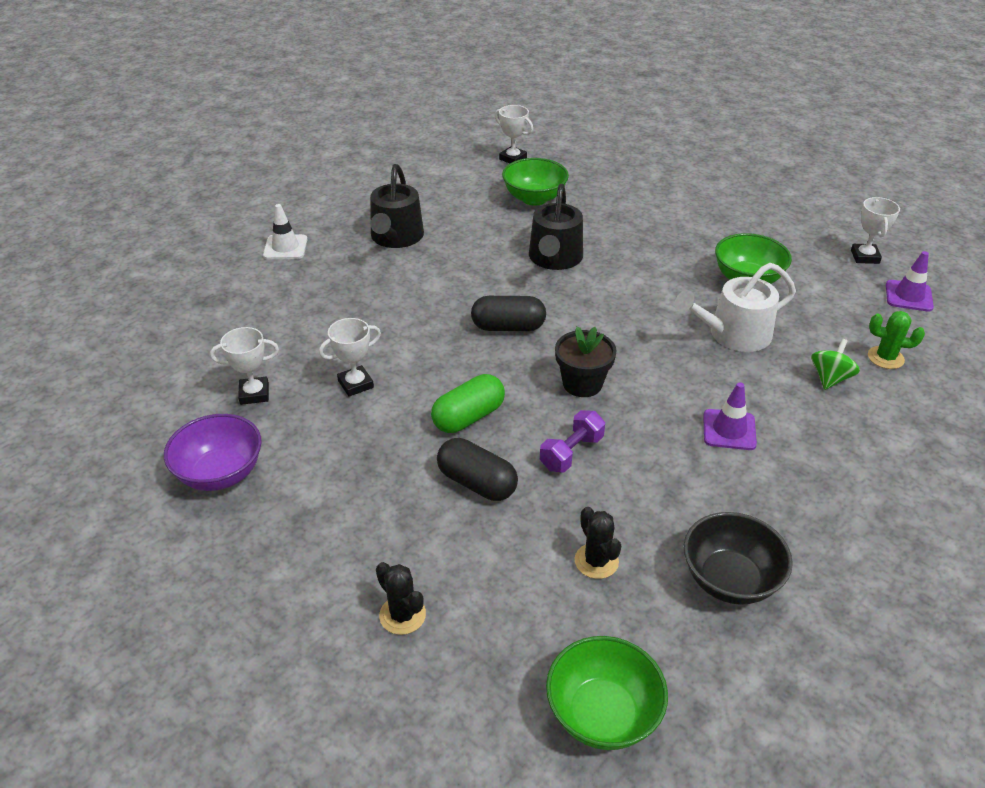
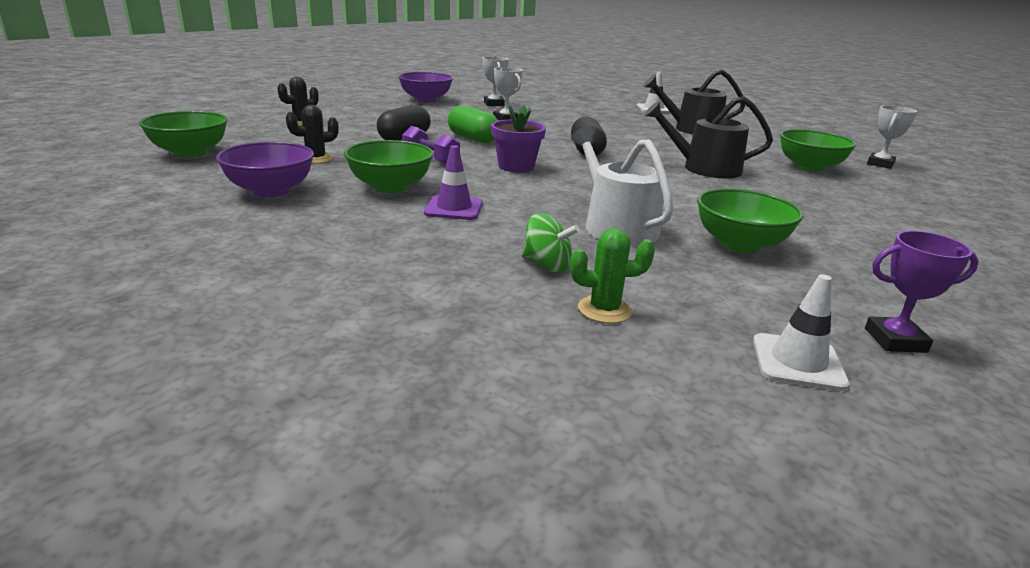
camera: 85 degrees right, 15 degrees down
(582, 384) = (516, 166): black flower pot -> purple flower pot
(683, 479) = (390, 187): none -> green bowl
(729, 580) = (270, 191): black bowl -> purple bowl
(865, 257) = (895, 340): white trophy -> purple trophy
(885, 358) = (604, 310): green cactus -> green cactus turned 75 degrees clockwise
(908, 296) = (798, 362): purple traffic cone -> white traffic cone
###
→ **WORK ORDER**: Copy out every line from the records that has the word "bowl".

→ **RESULT FOR THIS TASK**:
(683, 479) = (390, 187): none -> green bowl
(729, 580) = (270, 191): black bowl -> purple bowl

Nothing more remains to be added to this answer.